▶ _Brief_: Using the records below, return exactly the lines from the one containing "MIC1 pin OUT: D5 -> A0" through the last, and omit pictures.

Records excerpted from a collection:

Segment Open

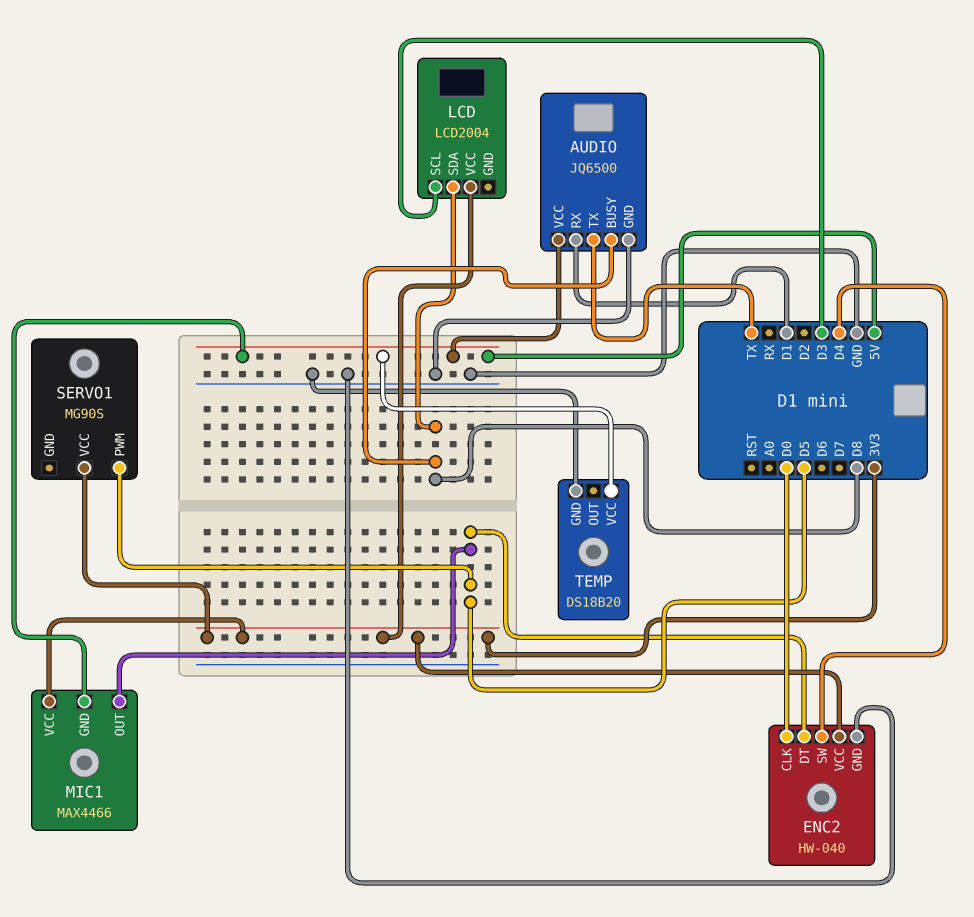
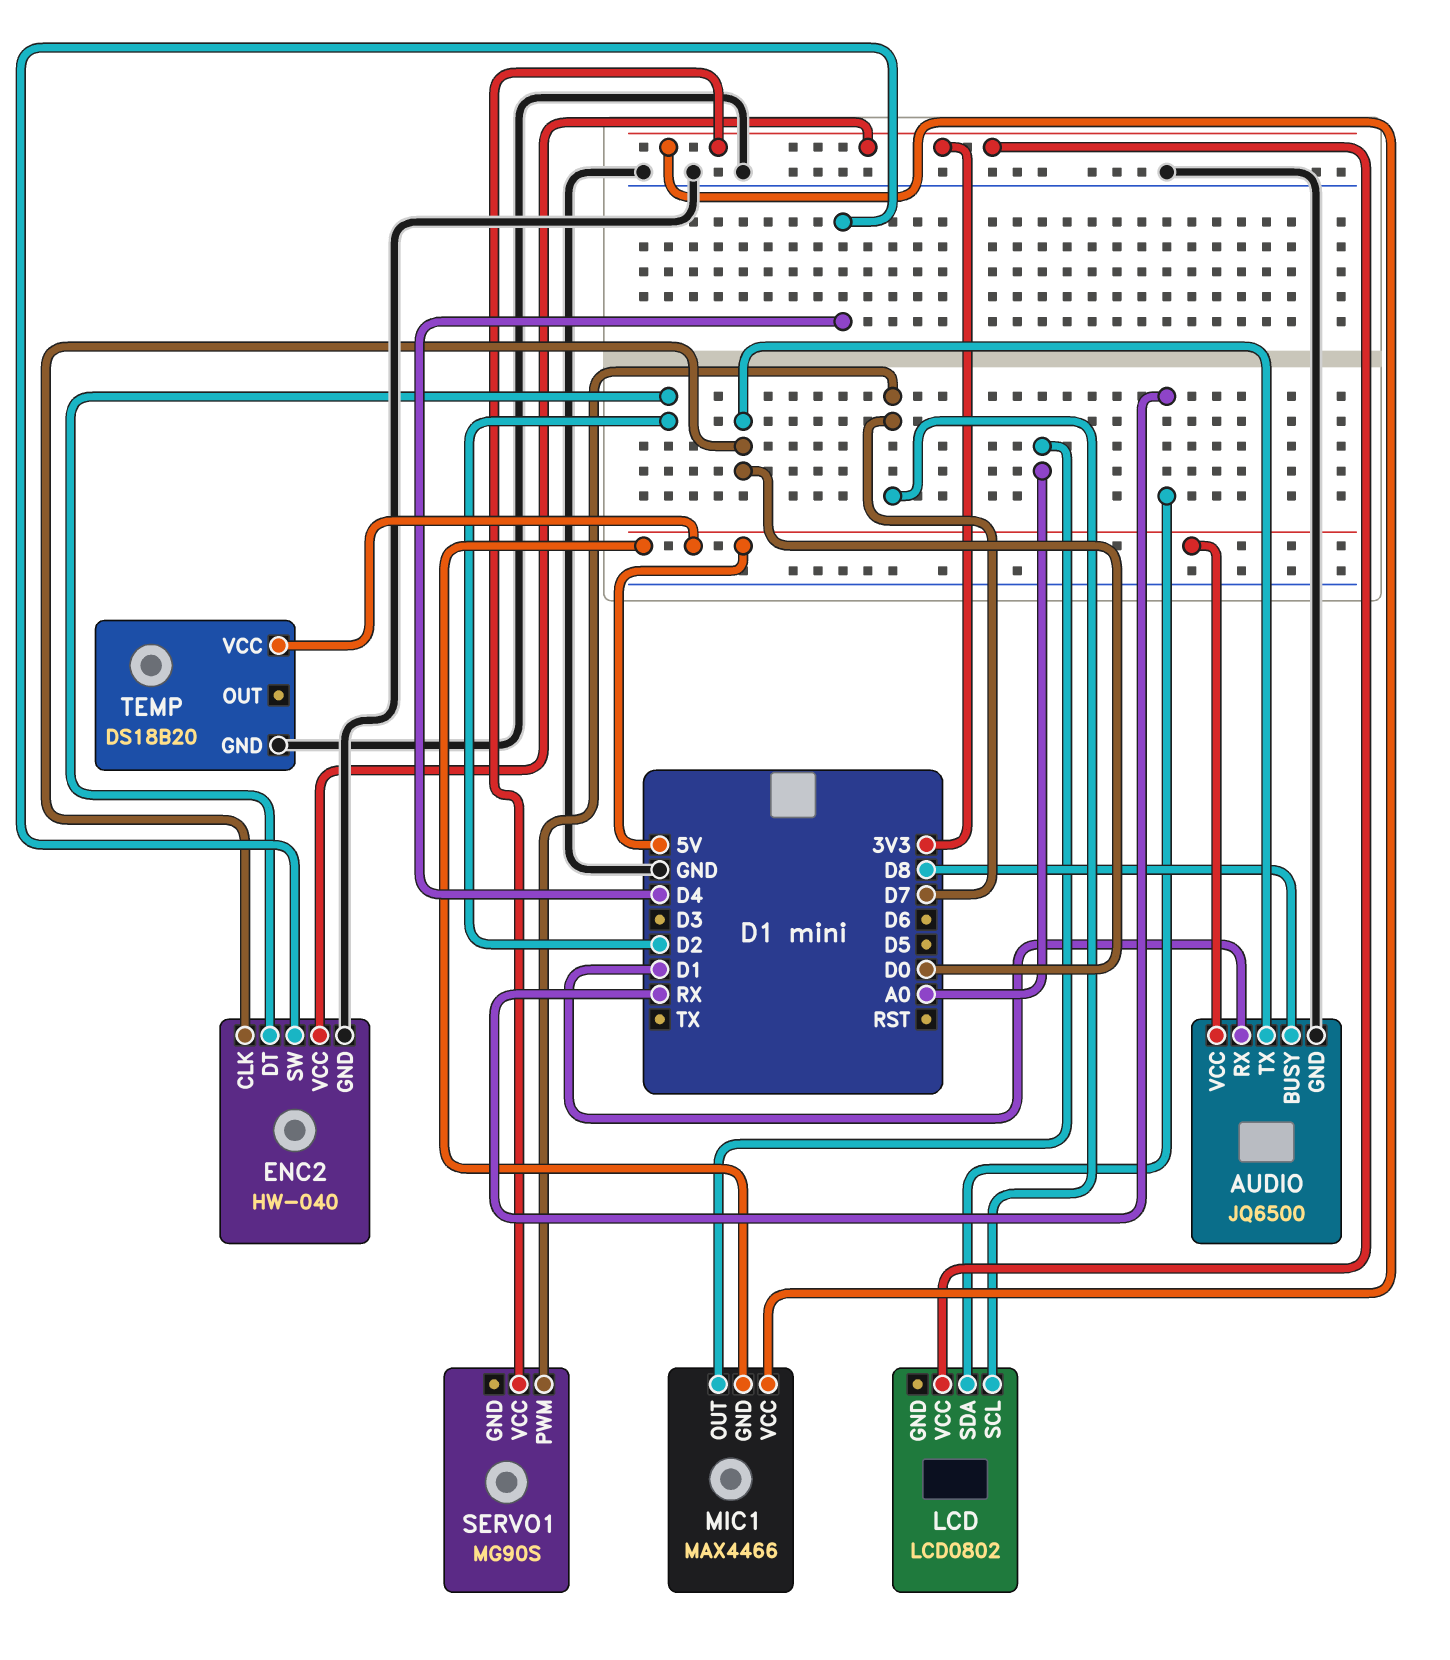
AUDIO pin TX: TX -> D0
ENC2 pin DT: D5 -> D2
LCD: LCD2004 -> LCD0802
LCD pin SCL: D3 -> D7
LCD pin SDA: D8 -> RX
MIC1 pin OUT: D5 -> A0
SERVO1 pin PWM: D5 -> D7

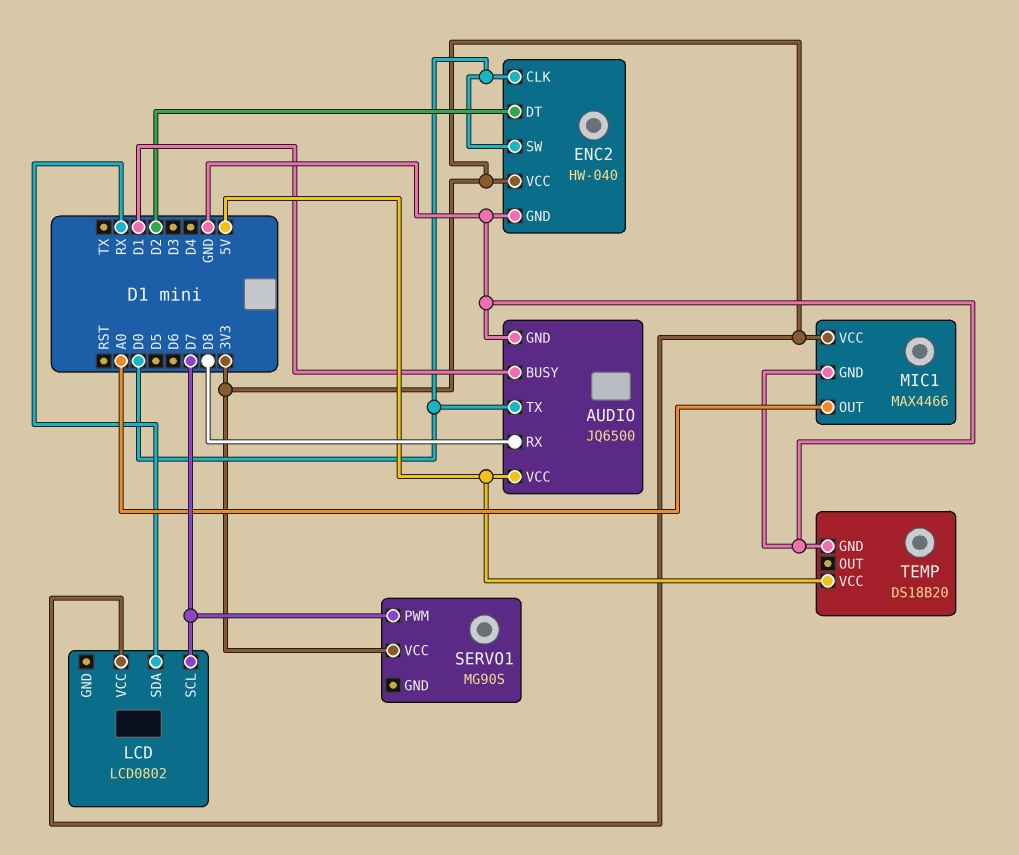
AUDIO pin BUSY: D8 -> D1
AUDIO pin RX: D1 -> D8
ENC2 pin SW: D4 -> D0
MIC1 pin GND: 5V -> GND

Segment Closed

▶ _Task output_:
MIC1 pin OUT: D5 -> A0
SERVO1 pin PWM: D5 -> D7

AUDIO pin BUSY: D8 -> D1
AUDIO pin RX: D1 -> D8
ENC2 pin SW: D4 -> D0
MIC1 pin GND: 5V -> GND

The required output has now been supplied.